begin

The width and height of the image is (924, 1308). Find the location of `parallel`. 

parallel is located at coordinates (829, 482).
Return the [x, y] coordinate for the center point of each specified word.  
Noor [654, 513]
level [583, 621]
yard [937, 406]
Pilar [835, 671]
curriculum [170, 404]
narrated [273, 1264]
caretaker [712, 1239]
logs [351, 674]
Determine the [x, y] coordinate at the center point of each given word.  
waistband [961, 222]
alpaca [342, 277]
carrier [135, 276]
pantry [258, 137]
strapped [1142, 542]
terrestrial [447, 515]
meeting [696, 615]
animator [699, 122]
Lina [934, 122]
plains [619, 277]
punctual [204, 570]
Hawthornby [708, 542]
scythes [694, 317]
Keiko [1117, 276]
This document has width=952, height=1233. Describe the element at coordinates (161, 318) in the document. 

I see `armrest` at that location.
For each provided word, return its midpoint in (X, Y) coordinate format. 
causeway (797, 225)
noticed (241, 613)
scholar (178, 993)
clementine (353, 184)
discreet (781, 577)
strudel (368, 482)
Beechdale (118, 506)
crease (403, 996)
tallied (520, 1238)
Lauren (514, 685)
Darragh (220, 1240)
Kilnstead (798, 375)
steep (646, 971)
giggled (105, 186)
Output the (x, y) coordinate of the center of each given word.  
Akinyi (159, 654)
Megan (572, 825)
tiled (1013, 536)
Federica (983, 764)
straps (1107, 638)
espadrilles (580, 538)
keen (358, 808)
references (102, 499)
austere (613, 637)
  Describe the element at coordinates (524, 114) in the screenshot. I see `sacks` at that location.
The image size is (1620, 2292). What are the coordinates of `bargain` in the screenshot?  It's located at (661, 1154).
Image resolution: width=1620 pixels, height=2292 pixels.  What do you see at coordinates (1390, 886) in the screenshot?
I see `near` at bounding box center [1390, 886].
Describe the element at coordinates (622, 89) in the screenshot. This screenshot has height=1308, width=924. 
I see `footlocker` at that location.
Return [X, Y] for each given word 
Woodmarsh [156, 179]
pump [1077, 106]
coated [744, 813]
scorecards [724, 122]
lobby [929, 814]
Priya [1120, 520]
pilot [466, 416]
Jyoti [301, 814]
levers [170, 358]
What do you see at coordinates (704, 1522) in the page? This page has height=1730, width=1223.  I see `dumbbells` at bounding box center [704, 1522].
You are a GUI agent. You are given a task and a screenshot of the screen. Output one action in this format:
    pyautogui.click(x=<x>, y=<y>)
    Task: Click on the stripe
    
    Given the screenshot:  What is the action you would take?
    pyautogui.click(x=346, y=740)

end

Given request: Put every line of the records above into a Markdown table with two columns, Row and Line, numbering the rows in order and skipping blank lines.

Result:
| Row | Line |
|---|---|
| 1 | The width and height of the image is (924, 1308). Find the location of `parallel`.  |
| 2 | parallel is located at coordinates (829, 482). |
| 3 | Return the [x, y] coordinate for the center point of each specified word.   |
| 4 | Noor [654, 513] |
| 5 | level [583, 621] |
| 6 | yard [937, 406] |
| 7 | Pilar [835, 671] |
| 8 | curriculum [170, 404] |
| 9 | narrated [273, 1264] |
| 10 | caretaker [712, 1239] |
| 11 | logs [351, 674] |
| 12 | Determine the [x, y] coordinate at the center point of each given word.   |
| 13 | waistband [961, 222] |
| 14 | alpaca [342, 277] |
| 15 | carrier [135, 276] |
| 16 | pantry [258, 137] |
| 17 | strapped [1142, 542] |
| 18 | terrestrial [447, 515] |
| 19 | meeting [696, 615] |
| 20 | animator [699, 122] |
| 21 | Lina [934, 122] |
| 22 | plains [619, 277] |
| 23 | punctual [204, 570] |
| 24 | Hawthornby [708, 542] |
| 25 | scythes [694, 317] |
| 26 | Keiko [1117, 276] |
| 27 | This document has width=952, height=1233. Describe the element at coordinates (161, 318) in the document.  |
| 28 | I see `armrest` at that location. |
| 29 | For each provided word, return its midpoint in (X, Y) coordinate format.  |
| 30 | causeway (797, 225) |
| 31 | noticed (241, 613) |
| 32 | scholar (178, 993) |
| 33 | clementine (353, 184) |
| 34 | discreet (781, 577) |
| 35 | strudel (368, 482) |
| 36 | Beechdale (118, 506) |
| 37 | crease (403, 996) |
| 38 | tallied (520, 1238) |
| 39 | Lauren (514, 685) |
| 40 | Darragh (220, 1240) |
| 41 | Kilnstead (798, 375) |
| 42 | steep (646, 971) |
| 43 | giggled (105, 186) |
| 44 | Output the (x, y) coordinate of the center of each given word.   |
| 45 | Akinyi (159, 654) |
| 46 | Megan (572, 825) |
| 47 | tiled (1013, 536) |
| 48 | Federica (983, 764) |
| 49 | straps (1107, 638) |
| 50 | espadrilles (580, 538) |
| 51 | keen (358, 808) |
| 52 | references (102, 499) |
| 53 | austere (613, 637) |
| 54 |   Describe the element at coordinates (524, 114) in the screenshot. I see `sacks` at that location. |
| 55 | The image size is (1620, 2292). What are the coordinates of `bargain` in the screenshot?  It's located at (661, 1154). |
| 56 | Image resolution: width=1620 pixels, height=2292 pixels.  What do you see at coordinates (1390, 886) in the screenshot? |
| 57 | I see `near` at bounding box center [1390, 886]. |
| 58 | Describe the element at coordinates (622, 89) in the screenshot. This screenshot has height=1308, width=924.  |
| 59 | I see `footlocker` at that location. |
| 60 | Return [X, Y] for each given word  |
| 61 | Woodmarsh [156, 179] |
| 62 | pump [1077, 106] |
| 63 | coated [744, 813] |
| 64 | scorecards [724, 122] |
| 65 | lobby [929, 814] |
| 66 | Priya [1120, 520] |
| 67 | pilot [466, 416] |
| 68 | Jyoti [301, 814] |
| 69 | levers [170, 358] |
| 70 | What do you see at coordinates (704, 1522) in the page? This page has height=1730, width=1223.  I see `dumbbells` at bounding box center [704, 1522]. |
| 71 | You are a GUI agent. You are given a task and a screenshot of the screen. Output one action in this format: |
| 72 |     pyautogui.click(x=<x>, y=<y>) |
| 73 |     Task: Click on the stripe |
| 74 |     Given the screenshot:  What is the action you would take? |
| 75 |     pyautogui.click(x=346, y=740) |